# [Extracted data]
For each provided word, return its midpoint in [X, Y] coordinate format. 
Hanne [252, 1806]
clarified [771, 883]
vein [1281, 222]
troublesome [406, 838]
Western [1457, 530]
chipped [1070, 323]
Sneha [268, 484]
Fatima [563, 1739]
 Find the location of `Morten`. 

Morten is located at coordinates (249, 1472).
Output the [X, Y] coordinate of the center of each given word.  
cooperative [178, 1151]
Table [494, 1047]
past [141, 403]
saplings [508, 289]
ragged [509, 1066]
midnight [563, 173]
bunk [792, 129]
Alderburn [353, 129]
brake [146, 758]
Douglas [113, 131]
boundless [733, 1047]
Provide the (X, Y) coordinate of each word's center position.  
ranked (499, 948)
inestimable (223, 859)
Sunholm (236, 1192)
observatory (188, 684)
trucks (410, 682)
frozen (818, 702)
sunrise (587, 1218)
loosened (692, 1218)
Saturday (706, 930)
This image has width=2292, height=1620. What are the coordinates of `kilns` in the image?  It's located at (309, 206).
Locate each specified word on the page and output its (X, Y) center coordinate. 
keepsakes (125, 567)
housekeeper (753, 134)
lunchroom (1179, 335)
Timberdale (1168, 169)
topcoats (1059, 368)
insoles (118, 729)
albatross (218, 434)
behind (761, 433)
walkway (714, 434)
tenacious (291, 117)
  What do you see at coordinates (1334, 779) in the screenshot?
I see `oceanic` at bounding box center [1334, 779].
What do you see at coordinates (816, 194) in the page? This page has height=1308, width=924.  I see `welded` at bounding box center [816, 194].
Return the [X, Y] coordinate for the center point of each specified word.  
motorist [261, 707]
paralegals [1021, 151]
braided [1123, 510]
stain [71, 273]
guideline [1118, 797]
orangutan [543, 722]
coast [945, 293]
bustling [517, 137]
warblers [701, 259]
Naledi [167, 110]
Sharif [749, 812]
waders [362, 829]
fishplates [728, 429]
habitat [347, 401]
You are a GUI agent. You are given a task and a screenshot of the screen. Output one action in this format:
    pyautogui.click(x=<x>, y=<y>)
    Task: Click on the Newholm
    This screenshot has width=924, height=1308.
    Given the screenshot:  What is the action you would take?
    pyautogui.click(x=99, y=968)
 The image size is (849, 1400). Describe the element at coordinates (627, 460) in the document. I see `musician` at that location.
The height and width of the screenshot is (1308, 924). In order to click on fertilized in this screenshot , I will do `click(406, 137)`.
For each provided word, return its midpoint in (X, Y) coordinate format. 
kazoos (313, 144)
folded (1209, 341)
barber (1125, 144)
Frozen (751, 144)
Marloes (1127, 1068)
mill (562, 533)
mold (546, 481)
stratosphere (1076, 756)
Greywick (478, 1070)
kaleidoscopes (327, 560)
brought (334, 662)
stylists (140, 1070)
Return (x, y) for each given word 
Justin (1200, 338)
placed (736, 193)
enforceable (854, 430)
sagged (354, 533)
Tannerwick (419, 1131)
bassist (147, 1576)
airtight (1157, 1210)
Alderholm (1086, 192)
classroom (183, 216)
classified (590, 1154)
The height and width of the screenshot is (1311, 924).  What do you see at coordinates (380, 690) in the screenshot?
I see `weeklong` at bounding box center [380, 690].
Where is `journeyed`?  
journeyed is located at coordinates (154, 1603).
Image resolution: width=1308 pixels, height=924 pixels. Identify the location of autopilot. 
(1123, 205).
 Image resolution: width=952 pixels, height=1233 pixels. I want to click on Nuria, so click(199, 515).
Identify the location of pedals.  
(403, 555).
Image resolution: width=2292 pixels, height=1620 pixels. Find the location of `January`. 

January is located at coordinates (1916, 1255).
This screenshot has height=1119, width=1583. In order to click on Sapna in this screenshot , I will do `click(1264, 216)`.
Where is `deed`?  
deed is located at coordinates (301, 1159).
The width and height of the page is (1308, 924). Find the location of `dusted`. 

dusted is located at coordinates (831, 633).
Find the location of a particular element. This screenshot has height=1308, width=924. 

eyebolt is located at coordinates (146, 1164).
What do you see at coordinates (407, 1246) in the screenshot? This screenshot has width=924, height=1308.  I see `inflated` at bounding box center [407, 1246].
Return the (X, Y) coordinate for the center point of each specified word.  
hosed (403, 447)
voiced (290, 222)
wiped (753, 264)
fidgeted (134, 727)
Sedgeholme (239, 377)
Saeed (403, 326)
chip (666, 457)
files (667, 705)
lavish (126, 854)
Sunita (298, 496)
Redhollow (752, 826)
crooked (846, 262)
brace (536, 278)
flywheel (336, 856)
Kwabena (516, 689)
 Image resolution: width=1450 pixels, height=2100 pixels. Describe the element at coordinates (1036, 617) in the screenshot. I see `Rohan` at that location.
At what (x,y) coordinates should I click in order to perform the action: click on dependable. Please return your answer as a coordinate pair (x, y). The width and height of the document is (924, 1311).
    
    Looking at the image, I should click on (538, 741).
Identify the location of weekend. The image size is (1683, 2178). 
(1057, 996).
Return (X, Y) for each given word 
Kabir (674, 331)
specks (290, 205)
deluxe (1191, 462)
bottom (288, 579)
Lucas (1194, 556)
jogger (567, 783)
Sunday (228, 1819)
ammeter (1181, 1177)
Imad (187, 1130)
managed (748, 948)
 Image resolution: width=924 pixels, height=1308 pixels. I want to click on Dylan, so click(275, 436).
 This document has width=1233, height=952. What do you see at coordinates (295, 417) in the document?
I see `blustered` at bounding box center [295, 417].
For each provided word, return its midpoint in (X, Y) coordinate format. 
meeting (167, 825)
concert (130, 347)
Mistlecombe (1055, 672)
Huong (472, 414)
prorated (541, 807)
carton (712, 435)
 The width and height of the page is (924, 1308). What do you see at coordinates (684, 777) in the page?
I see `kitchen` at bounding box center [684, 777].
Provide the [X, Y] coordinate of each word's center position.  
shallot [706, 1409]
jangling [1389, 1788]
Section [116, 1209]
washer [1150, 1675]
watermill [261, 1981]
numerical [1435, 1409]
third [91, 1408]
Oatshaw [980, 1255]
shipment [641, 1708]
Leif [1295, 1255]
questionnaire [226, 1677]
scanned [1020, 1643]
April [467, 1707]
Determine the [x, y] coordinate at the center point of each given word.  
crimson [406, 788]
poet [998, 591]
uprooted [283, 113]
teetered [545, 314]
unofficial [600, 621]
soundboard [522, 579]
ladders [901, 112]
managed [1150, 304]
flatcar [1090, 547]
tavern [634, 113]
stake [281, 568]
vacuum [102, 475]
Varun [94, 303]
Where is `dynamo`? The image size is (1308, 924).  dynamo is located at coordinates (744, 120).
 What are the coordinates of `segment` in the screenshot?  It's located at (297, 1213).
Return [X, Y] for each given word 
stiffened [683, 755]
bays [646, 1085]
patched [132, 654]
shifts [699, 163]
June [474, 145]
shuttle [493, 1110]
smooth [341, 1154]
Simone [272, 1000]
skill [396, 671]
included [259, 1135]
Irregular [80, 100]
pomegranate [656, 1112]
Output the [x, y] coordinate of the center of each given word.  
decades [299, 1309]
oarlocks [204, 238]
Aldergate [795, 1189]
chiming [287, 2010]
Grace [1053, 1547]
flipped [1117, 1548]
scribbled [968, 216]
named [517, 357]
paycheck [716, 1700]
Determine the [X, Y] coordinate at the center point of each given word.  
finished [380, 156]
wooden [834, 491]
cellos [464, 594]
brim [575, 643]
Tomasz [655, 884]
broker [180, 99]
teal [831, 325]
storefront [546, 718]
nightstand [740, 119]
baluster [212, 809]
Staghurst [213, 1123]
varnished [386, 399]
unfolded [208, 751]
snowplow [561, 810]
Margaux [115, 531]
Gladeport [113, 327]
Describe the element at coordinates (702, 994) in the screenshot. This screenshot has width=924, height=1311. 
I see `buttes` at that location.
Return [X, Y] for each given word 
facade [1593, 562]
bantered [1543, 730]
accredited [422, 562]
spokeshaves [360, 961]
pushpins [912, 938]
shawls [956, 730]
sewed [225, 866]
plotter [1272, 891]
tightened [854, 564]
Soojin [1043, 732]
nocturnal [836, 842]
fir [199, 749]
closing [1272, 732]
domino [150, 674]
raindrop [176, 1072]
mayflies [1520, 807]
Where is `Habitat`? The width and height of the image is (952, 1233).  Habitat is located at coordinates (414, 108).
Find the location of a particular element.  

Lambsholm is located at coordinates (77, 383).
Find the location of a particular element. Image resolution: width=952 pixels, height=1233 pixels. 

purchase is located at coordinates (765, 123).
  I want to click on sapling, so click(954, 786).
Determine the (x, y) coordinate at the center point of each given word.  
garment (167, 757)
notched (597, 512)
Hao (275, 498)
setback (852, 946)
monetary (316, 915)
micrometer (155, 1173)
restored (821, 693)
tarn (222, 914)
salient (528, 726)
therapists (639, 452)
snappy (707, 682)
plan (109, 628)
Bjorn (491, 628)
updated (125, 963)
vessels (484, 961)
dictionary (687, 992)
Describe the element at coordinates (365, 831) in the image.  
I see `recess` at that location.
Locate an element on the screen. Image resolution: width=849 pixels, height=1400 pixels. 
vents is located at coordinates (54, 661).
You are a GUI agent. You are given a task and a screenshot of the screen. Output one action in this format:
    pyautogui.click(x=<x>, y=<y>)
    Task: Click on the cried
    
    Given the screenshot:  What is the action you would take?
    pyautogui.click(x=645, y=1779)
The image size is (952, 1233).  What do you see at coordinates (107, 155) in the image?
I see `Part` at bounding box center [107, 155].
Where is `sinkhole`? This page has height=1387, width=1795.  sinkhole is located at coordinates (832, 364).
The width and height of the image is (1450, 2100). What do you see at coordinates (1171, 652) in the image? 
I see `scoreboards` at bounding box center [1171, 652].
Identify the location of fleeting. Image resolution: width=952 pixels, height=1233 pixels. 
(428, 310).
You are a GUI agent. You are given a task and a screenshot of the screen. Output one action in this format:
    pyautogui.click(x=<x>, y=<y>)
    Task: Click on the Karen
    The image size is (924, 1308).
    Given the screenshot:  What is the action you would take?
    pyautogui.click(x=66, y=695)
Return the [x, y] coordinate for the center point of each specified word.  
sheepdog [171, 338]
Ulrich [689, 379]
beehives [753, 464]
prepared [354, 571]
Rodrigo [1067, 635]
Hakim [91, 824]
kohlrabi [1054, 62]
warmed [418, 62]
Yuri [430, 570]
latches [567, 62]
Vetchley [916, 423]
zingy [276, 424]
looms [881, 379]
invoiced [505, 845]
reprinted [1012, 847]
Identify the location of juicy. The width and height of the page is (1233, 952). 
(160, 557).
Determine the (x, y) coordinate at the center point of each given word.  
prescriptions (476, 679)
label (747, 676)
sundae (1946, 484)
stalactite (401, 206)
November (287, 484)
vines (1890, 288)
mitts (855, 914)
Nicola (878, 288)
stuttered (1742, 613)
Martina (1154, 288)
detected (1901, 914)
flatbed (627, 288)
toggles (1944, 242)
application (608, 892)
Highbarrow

# [What to do]
In the records above, copy verbatim the stretch from the line containing "storefront [546, 718]" through the line containing "Gladeport [113, 327]", both included.

# [Solution for this problem]
storefront [546, 718]
nightstand [740, 119]
baluster [212, 809]
Staghurst [213, 1123]
varnished [386, 399]
unfolded [208, 751]
snowplow [561, 810]
Margaux [115, 531]
Gladeport [113, 327]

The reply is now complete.